Problem to work on → Look through the data below. Collect every line where the word "FILT" occurs.

The data below:

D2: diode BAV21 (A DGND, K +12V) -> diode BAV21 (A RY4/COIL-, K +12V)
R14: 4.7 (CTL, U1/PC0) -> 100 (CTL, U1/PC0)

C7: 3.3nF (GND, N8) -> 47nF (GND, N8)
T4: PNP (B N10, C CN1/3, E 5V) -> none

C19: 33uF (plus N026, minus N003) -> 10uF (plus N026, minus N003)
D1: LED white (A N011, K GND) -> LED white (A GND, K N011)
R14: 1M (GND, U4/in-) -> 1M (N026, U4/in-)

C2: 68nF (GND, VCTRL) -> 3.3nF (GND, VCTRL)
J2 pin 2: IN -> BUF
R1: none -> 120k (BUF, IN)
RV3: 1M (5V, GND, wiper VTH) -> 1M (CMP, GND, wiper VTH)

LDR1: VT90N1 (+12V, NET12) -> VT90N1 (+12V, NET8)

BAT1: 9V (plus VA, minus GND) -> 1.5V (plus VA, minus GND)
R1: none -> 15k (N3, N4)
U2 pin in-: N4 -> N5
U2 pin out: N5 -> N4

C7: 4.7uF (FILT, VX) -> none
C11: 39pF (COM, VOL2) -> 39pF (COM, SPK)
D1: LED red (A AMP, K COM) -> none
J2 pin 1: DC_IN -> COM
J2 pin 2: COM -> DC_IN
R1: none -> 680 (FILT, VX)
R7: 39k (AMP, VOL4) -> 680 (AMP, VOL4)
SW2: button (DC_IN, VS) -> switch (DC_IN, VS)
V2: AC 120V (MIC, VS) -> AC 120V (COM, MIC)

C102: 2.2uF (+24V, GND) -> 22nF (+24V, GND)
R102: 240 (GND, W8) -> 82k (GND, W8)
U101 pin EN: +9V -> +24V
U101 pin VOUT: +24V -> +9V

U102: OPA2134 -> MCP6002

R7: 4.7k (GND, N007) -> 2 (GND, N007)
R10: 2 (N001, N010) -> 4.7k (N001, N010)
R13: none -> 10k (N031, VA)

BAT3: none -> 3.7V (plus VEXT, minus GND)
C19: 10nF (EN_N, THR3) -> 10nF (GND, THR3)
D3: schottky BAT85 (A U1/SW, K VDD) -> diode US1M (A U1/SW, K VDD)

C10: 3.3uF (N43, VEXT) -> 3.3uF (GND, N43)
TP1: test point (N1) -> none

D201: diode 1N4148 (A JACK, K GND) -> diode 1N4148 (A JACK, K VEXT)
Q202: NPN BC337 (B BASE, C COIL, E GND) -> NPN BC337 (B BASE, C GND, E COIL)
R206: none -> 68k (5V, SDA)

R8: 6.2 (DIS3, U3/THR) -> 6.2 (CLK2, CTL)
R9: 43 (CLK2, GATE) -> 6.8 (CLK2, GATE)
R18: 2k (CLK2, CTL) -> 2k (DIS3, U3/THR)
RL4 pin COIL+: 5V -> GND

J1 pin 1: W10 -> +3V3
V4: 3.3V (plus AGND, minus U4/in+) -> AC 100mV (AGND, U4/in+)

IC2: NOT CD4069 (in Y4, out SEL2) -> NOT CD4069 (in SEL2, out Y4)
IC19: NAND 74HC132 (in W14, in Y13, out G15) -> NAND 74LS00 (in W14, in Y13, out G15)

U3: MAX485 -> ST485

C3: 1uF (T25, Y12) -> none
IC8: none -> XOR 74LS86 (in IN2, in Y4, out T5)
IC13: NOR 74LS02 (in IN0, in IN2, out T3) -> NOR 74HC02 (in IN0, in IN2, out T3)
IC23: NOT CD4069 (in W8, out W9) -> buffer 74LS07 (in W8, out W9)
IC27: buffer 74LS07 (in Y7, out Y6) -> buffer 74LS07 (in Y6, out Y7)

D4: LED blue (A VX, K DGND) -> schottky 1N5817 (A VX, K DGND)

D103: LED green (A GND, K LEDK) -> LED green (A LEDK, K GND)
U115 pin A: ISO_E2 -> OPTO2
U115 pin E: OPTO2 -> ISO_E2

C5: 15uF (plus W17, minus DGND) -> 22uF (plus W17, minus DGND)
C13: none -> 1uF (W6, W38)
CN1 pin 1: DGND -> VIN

End of The data.

Your response →
C7: 4.7uF (FILT, VX) -> none
R1: none -> 680 (FILT, VX)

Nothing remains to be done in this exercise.